What is required
For the records that follow, give the number of lines containing the word "klejąca", with no added text.
[Exercise materials Boundary: Start]
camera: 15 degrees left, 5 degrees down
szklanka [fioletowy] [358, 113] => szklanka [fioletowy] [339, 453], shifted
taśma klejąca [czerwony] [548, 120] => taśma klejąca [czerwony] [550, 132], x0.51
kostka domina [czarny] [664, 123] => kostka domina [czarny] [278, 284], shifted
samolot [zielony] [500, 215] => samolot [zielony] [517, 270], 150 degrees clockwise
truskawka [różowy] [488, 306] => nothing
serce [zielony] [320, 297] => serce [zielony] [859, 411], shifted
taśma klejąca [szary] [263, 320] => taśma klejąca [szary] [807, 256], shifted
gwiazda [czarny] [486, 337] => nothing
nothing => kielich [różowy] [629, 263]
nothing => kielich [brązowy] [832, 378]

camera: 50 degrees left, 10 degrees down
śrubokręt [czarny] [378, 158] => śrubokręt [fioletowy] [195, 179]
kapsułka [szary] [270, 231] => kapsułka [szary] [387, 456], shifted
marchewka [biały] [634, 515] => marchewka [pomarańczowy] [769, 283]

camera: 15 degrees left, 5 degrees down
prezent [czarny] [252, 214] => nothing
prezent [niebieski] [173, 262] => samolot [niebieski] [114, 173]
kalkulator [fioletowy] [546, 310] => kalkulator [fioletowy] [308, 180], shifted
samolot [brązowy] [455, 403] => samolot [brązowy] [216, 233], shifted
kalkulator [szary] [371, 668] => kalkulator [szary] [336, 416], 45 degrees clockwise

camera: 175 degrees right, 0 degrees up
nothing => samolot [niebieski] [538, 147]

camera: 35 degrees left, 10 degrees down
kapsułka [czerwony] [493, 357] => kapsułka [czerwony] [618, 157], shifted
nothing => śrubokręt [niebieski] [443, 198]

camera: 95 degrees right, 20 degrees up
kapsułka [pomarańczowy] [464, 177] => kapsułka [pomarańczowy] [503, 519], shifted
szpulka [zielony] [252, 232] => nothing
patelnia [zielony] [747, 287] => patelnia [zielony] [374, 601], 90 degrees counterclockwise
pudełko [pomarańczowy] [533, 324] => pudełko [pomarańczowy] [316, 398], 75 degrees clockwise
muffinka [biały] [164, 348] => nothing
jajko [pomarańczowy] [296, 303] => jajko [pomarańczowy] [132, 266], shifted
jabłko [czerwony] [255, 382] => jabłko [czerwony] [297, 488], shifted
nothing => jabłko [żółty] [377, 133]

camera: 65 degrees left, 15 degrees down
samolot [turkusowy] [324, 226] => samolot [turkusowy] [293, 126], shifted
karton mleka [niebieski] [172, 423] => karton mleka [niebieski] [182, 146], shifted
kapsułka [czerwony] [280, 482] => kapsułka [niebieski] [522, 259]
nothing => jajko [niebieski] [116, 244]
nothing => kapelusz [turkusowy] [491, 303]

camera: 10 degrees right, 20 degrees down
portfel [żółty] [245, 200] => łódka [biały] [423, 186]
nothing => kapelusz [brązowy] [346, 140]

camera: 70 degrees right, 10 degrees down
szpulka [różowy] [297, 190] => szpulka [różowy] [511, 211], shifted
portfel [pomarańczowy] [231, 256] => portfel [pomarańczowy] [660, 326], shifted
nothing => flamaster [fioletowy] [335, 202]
[Exercise materials Boundary: End]
Response to the task
2